(Recorded data)
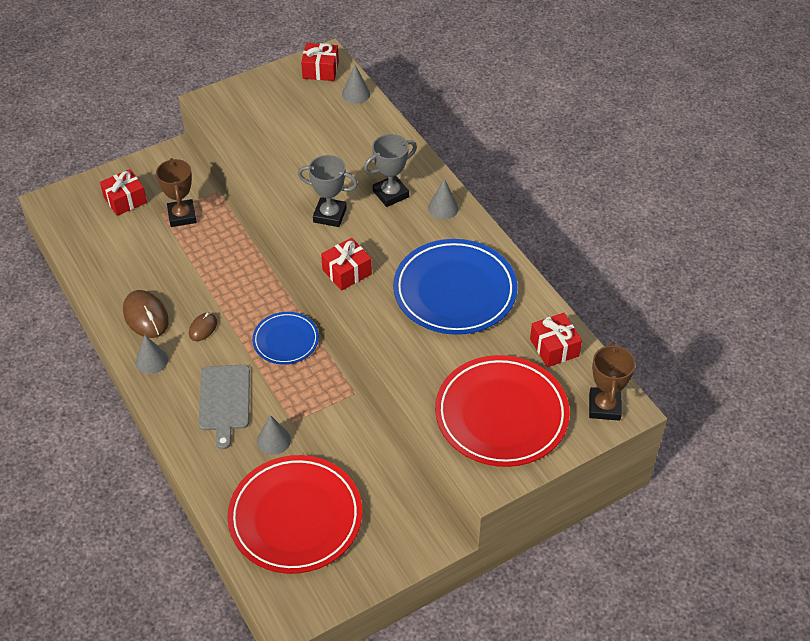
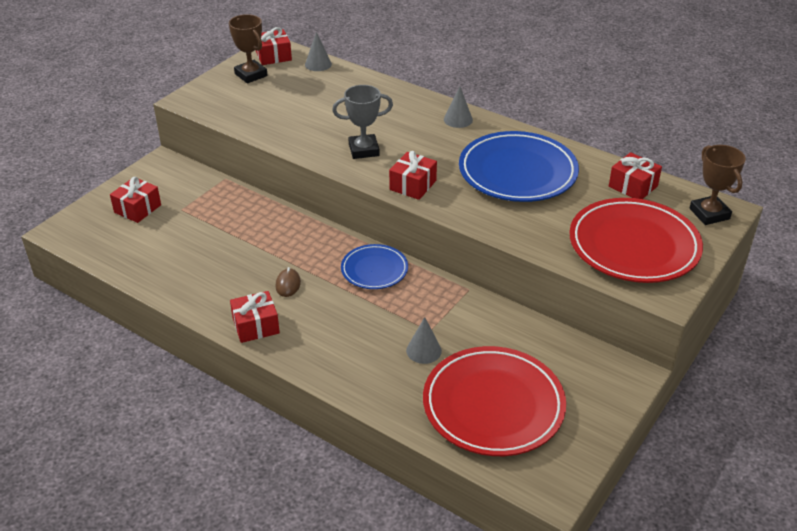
camera: 25 degrees left, 10 degrees down
brown mouse [123,290,169,338] -> none
grey cone [136,335,168,374] -> red gift [230,291,280,343]
brown trophy [156,158,197,227] -> brown trophy moved to [229,14,268,83]
grey cutting board [199,365,250,449] -> none
grey trophy [364,134,417,207] -> none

• **Problem to work on**:
Write out the data above in full and exactly, but not the pictures.

• **Answer area**:
camera: 25 degrees left, 10 degrees down
brown mouse [123,290,169,338] -> none
grey cone [136,335,168,374] -> red gift [230,291,280,343]
brown trophy [156,158,197,227] -> brown trophy moved to [229,14,268,83]
grey cutting board [199,365,250,449] -> none
grey trophy [364,134,417,207] -> none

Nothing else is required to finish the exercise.